#### [ACTION ITEM]
What is the count of lines in the listing below that hold the string "wiper"? Reply with that number alone.

(DATASET RECORDS Opens)

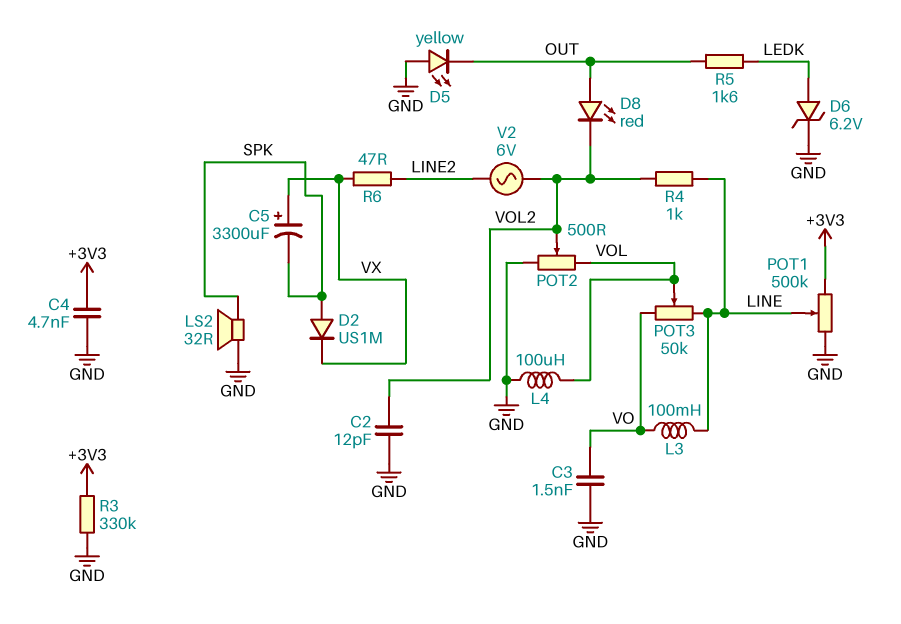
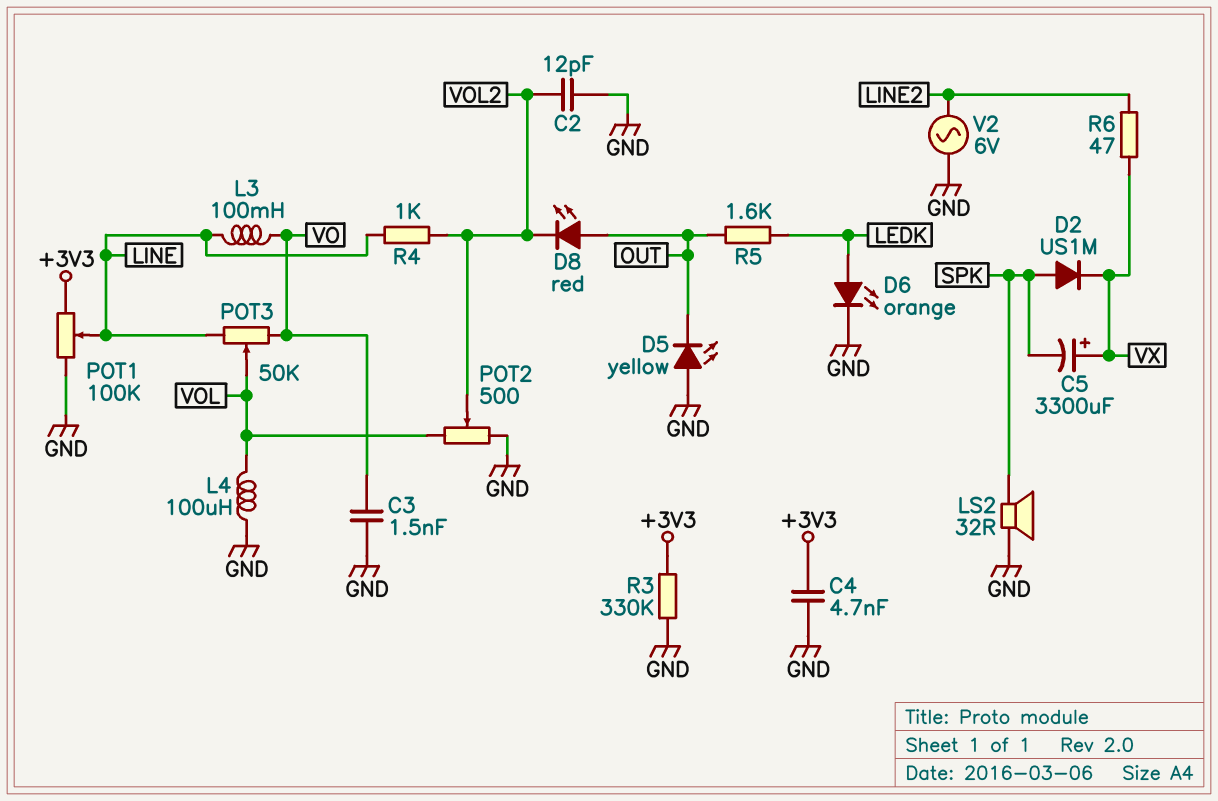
D6: zener 6.2V (A LEDK, K GND) -> LED orange (A LEDK, K GND)
POT1: 500k (+3V3, GND, wiper LINE) -> 100k (+3V3, GND, wiper LINE)
V2: AC 6V (LINE2, VOL2) -> AC 6V (GND, LINE2)

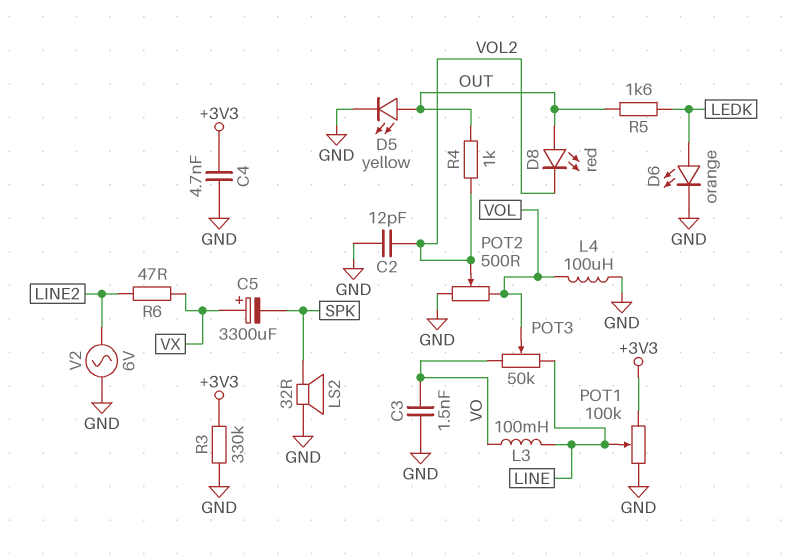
D2: diode US1M (A SPK, K VX) -> none
D5: LED yellow (A GND, K OUT) -> LED yellow (A OUT, K GND)
R4: 1k (LINE, VOL2) -> 1k (OUT, VOL2)

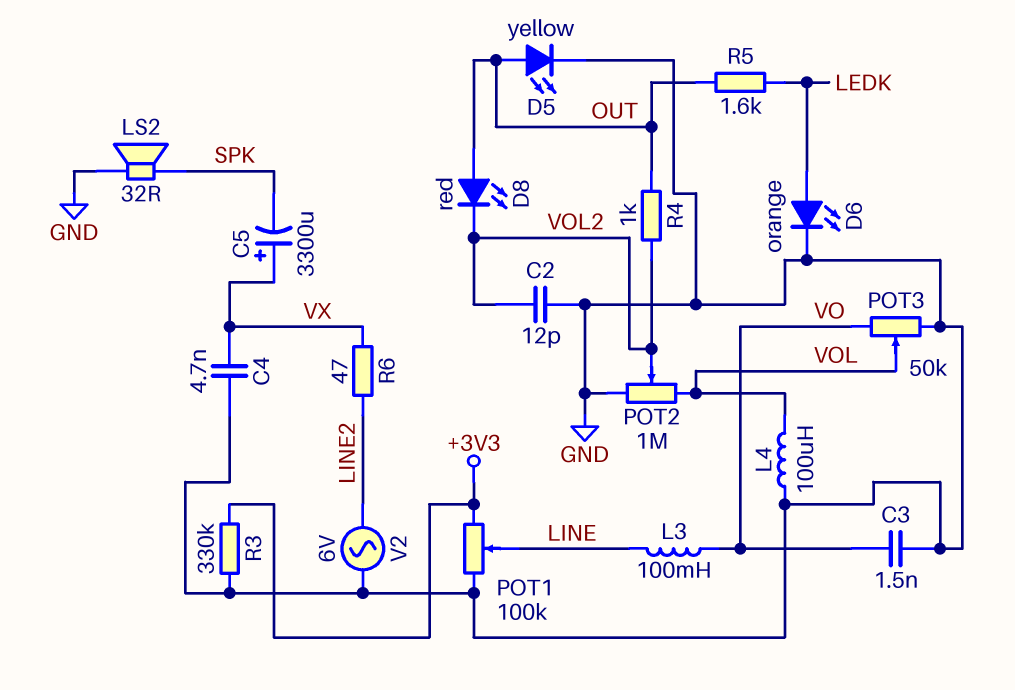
C4: 4.7nF (+3V3, GND) -> 4.7nF (GND, VX)
POT2: 500 (GND, VOL, wiper VOL2) -> 1M (GND, VOL, wiper VOL2)
POT3: 50k (LINE, VO, wiper VOL) -> 50k (GND, VO, wiper VOL)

(DATASET RECORDS Closes)

#### [EXERCISE ANSWER]
3